> _Exercise aim_
From the line that includes "U1: PIC12F675 -> PIC12F1840" to the last line of the records that follow, copy every line exactly and nothing more, omitting pictures.

_ _ _

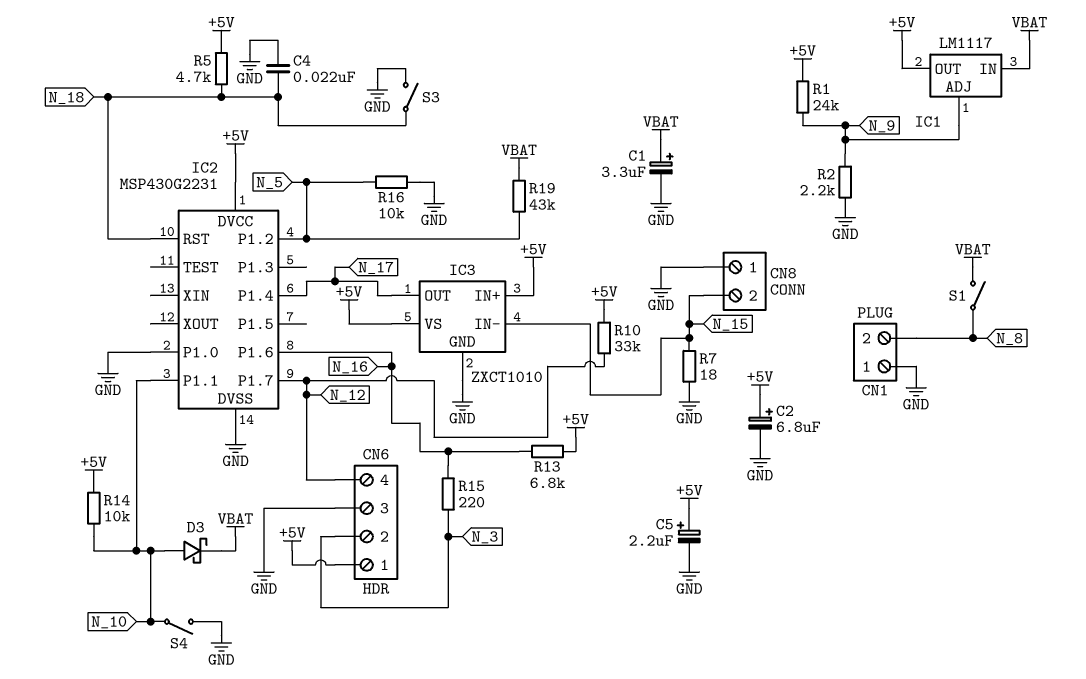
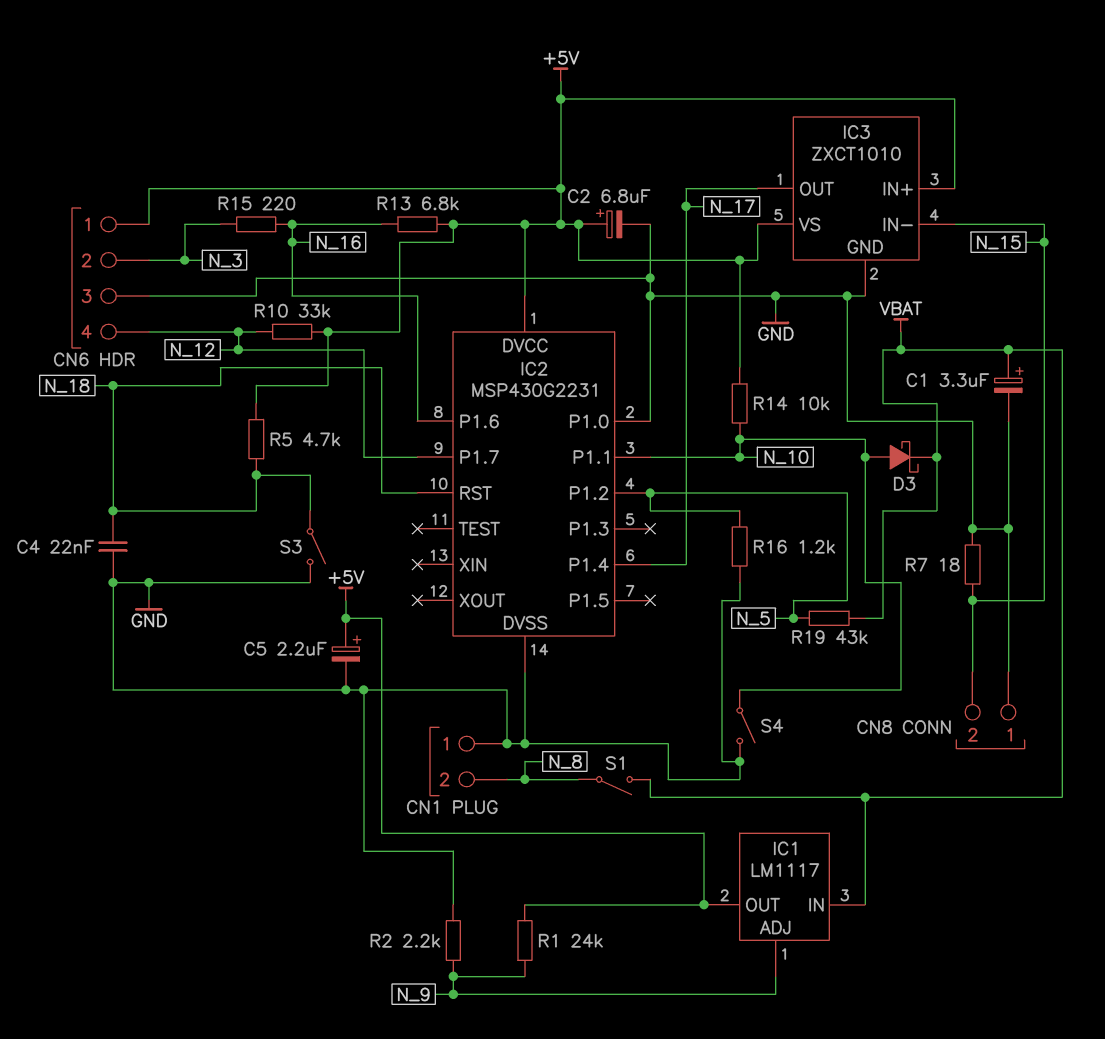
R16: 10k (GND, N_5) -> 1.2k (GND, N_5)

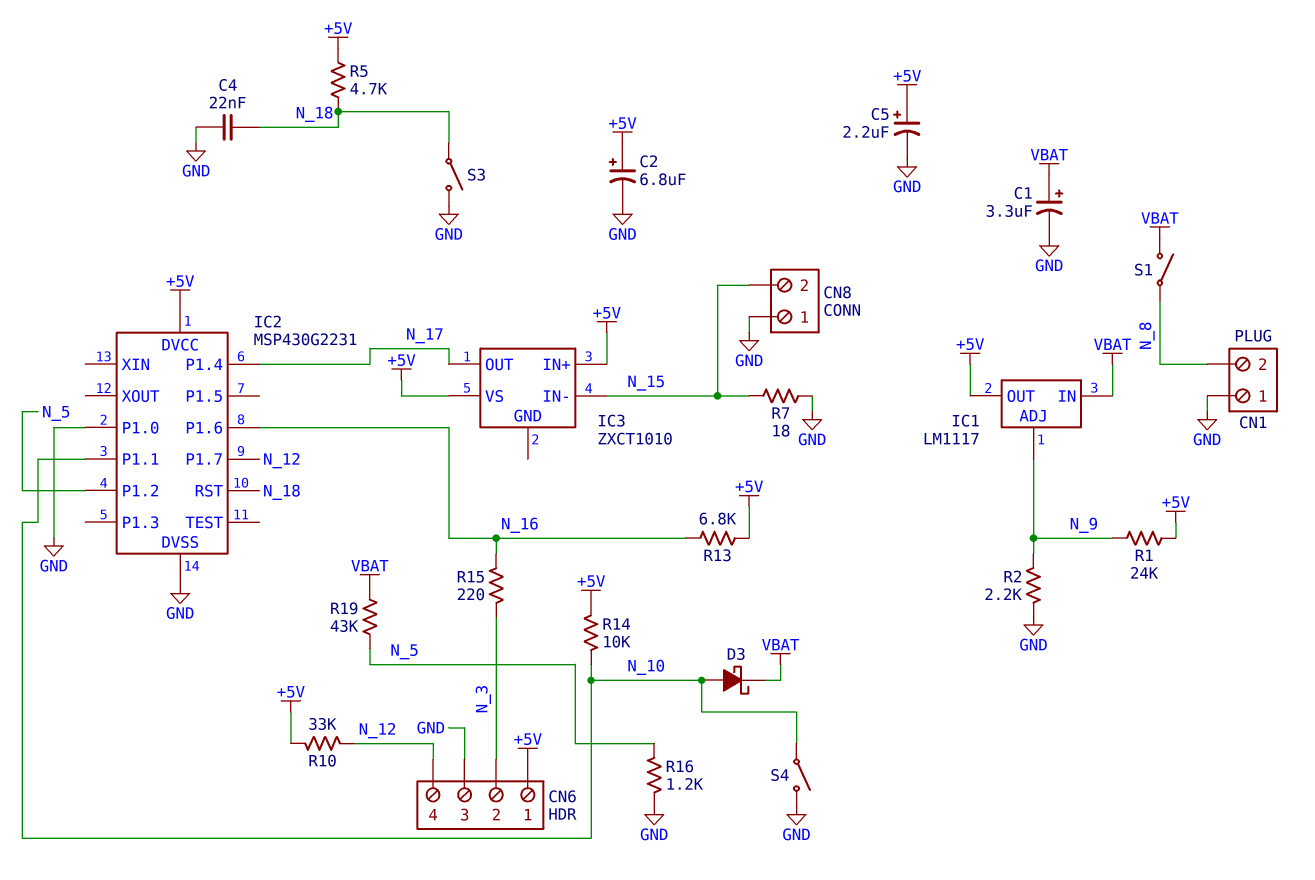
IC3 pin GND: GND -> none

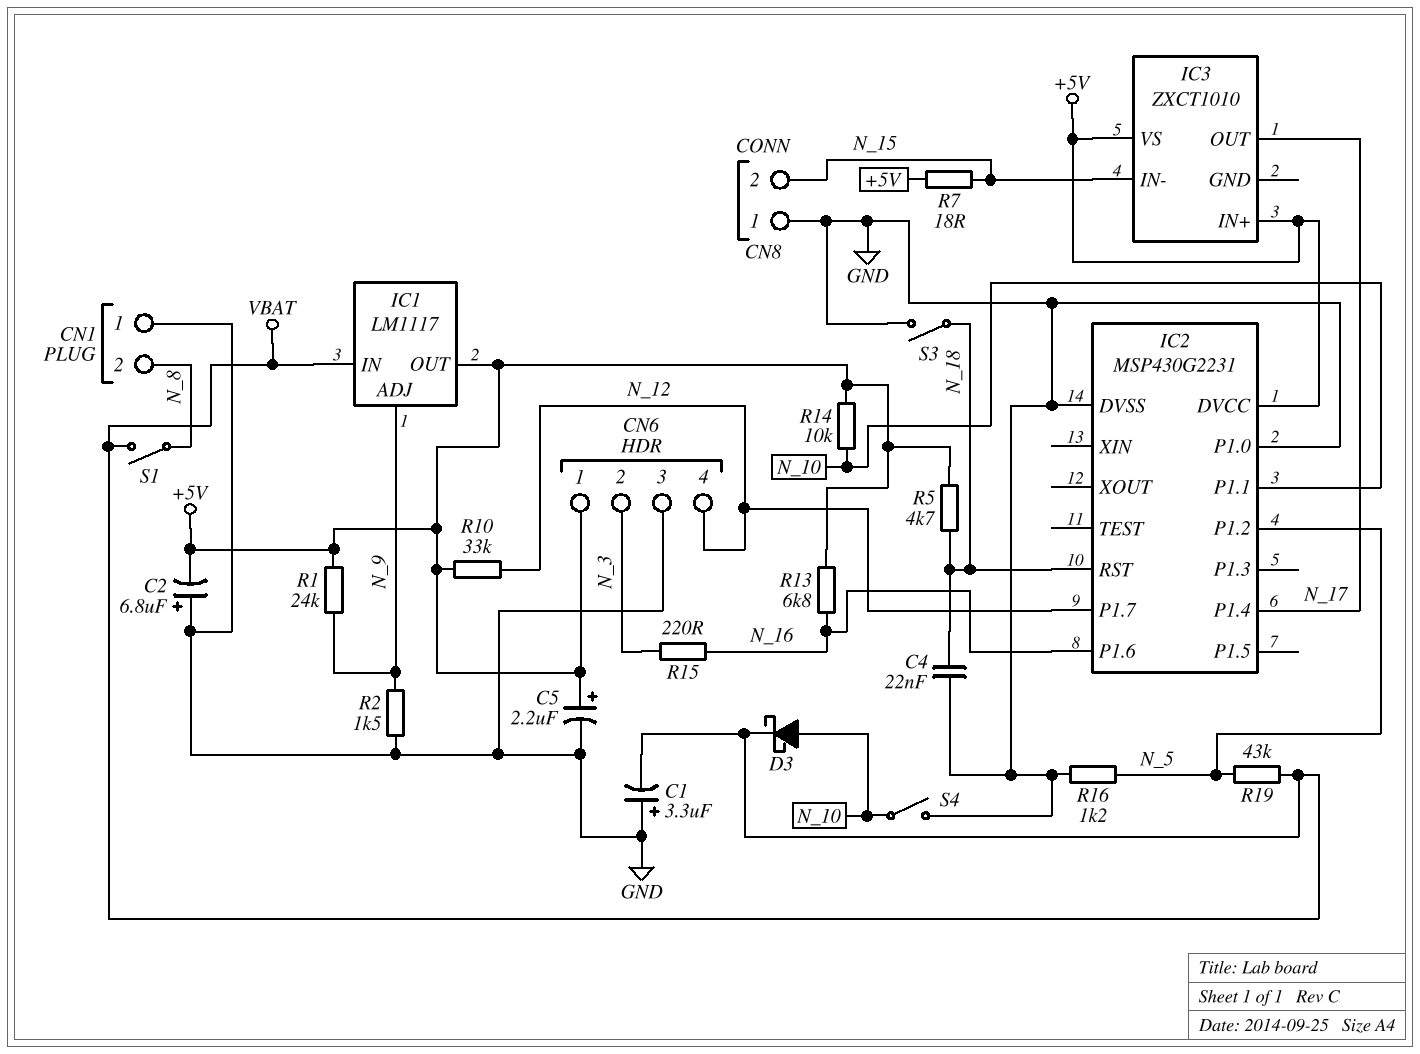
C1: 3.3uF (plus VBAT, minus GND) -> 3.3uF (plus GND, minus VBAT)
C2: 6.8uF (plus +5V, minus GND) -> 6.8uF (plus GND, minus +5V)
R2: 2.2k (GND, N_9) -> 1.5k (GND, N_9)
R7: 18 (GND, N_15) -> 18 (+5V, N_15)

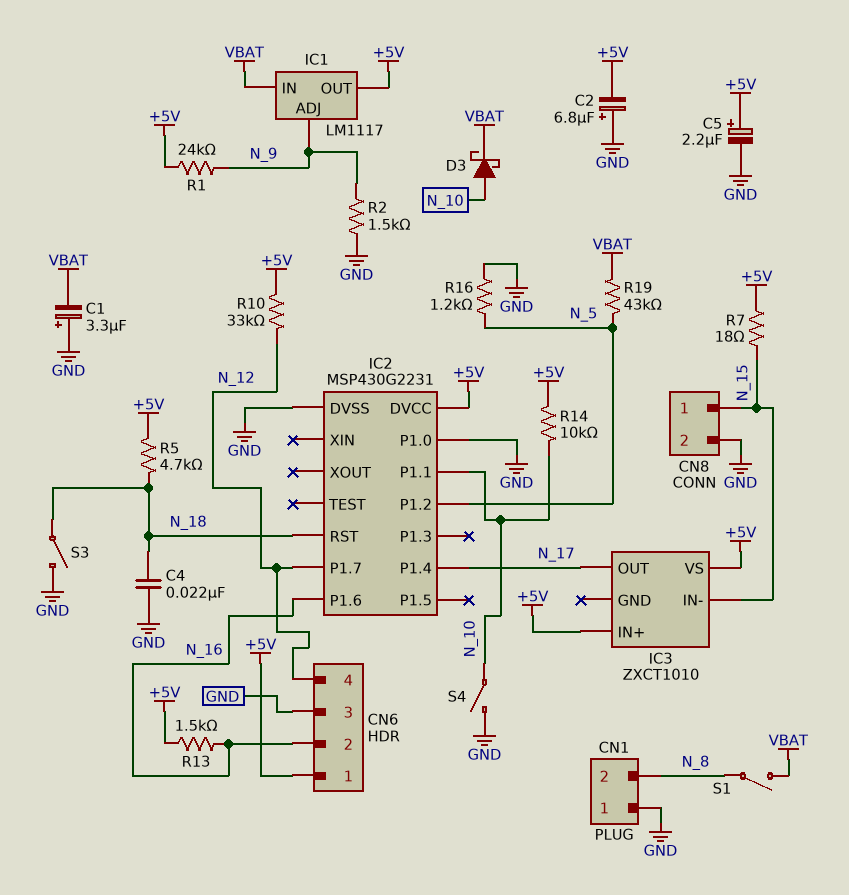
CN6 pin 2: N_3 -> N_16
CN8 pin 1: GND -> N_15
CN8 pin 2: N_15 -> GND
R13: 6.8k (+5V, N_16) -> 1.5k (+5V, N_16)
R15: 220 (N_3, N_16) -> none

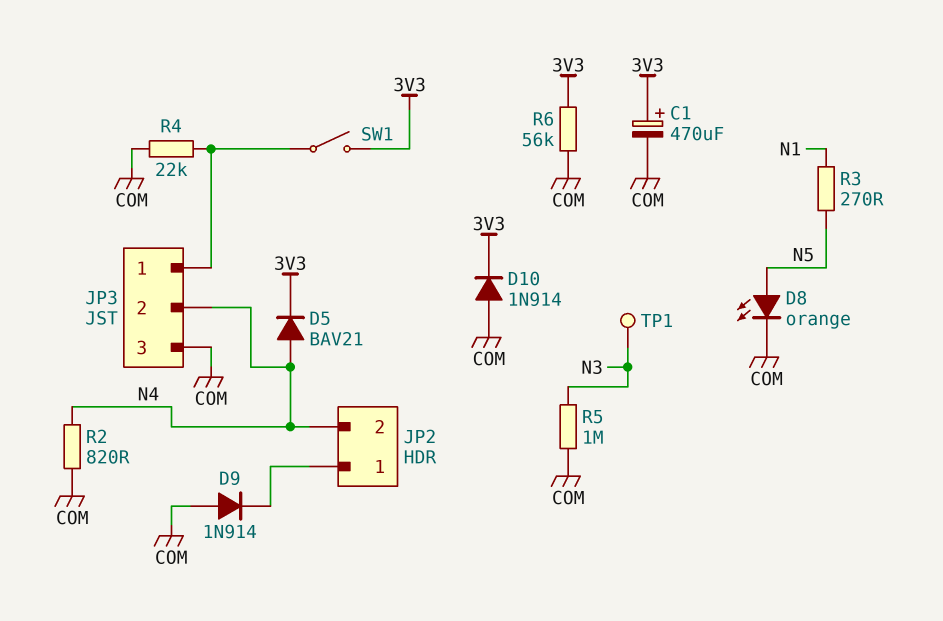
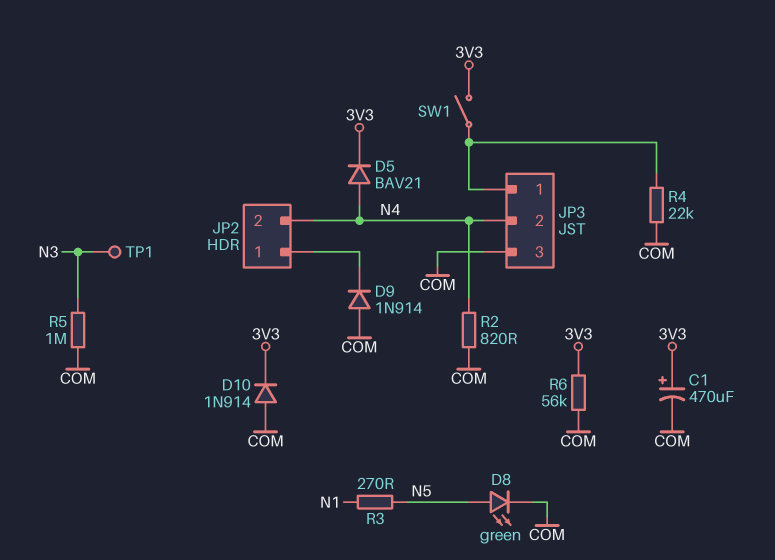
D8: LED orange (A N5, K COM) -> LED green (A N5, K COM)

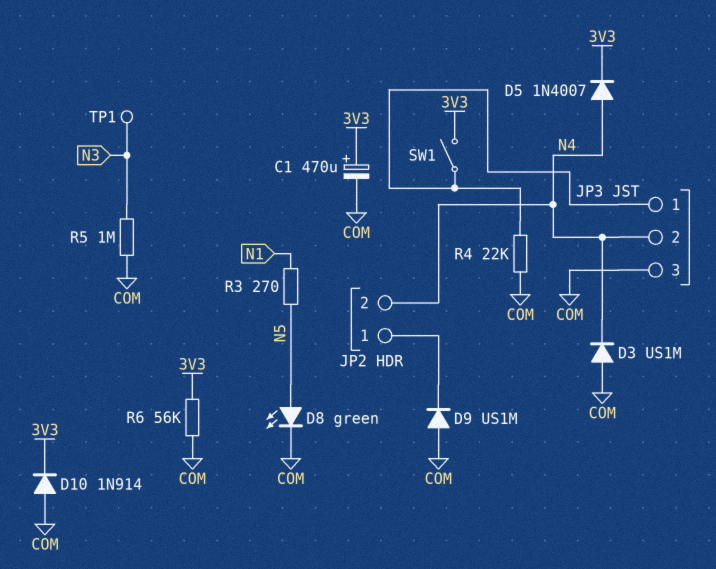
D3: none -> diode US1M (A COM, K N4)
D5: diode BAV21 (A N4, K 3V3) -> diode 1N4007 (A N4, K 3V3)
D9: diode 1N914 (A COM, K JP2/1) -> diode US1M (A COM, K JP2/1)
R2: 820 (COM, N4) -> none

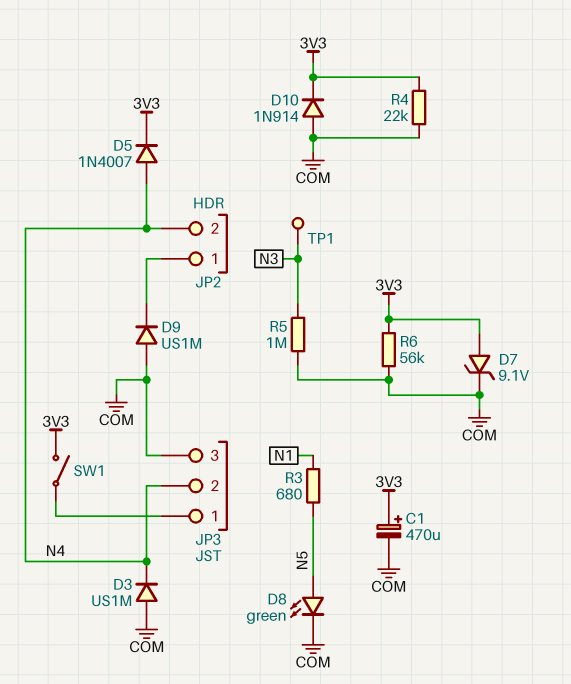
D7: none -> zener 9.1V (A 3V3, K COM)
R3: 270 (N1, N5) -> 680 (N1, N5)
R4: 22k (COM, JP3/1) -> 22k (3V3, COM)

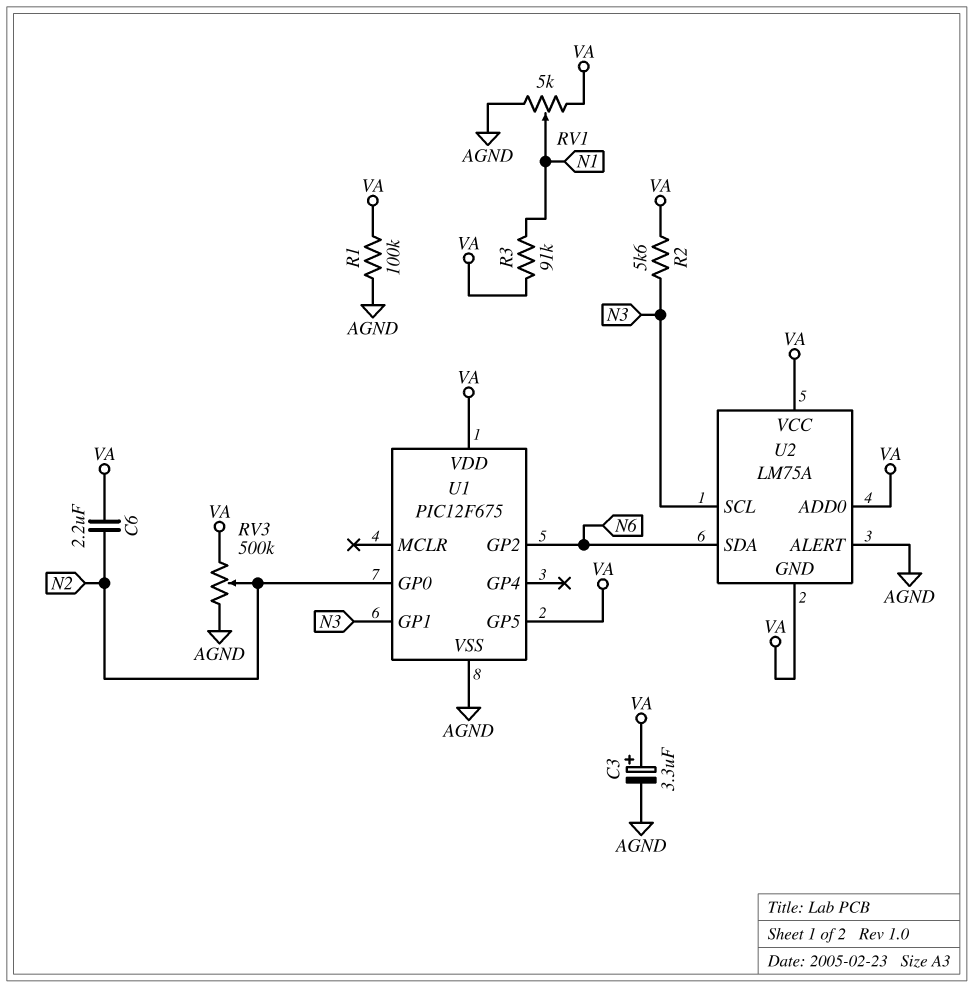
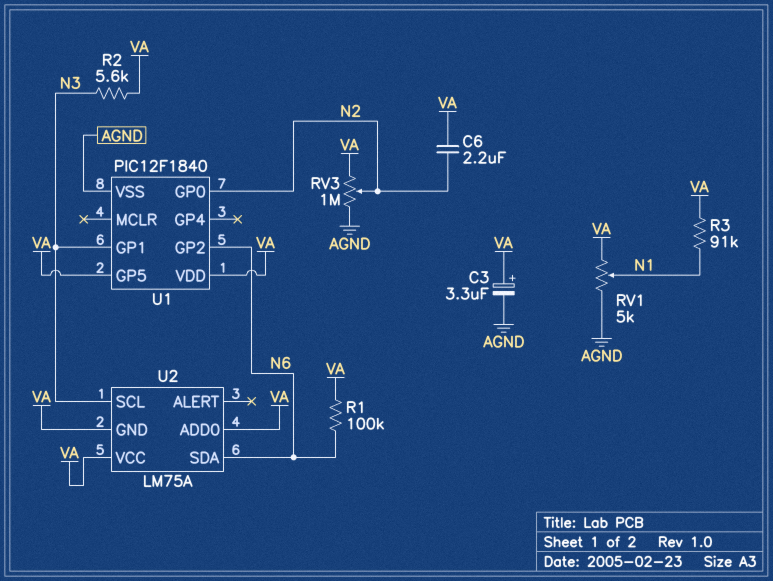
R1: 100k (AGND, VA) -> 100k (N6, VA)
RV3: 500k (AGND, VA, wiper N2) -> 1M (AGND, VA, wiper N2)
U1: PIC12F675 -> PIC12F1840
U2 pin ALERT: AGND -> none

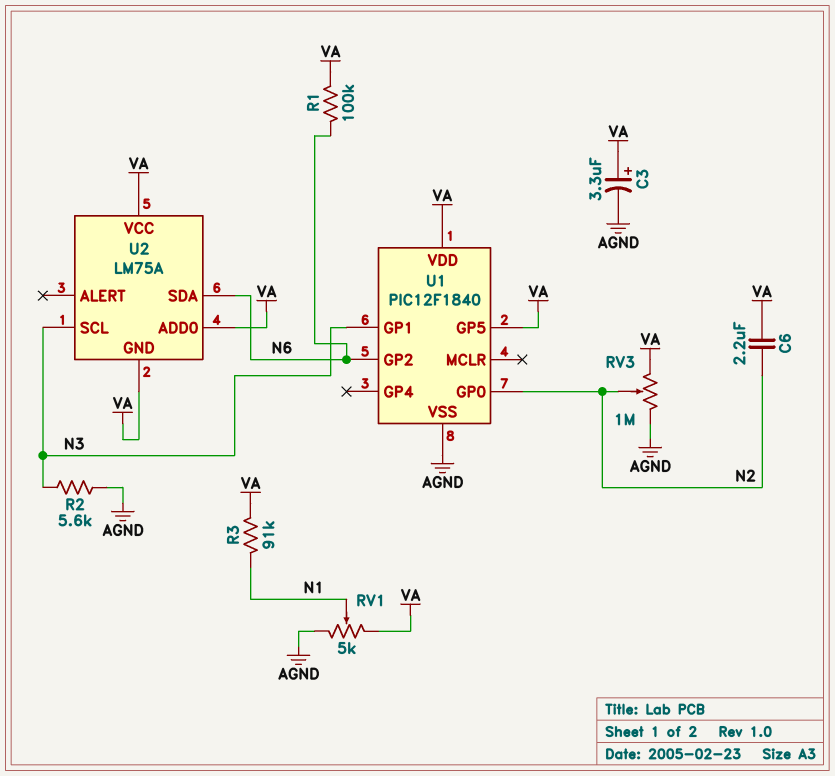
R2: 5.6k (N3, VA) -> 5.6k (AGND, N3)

_ _ _

> _Exercise response_
U1: PIC12F675 -> PIC12F1840
U2 pin ALERT: AGND -> none

R2: 5.6k (N3, VA) -> 5.6k (AGND, N3)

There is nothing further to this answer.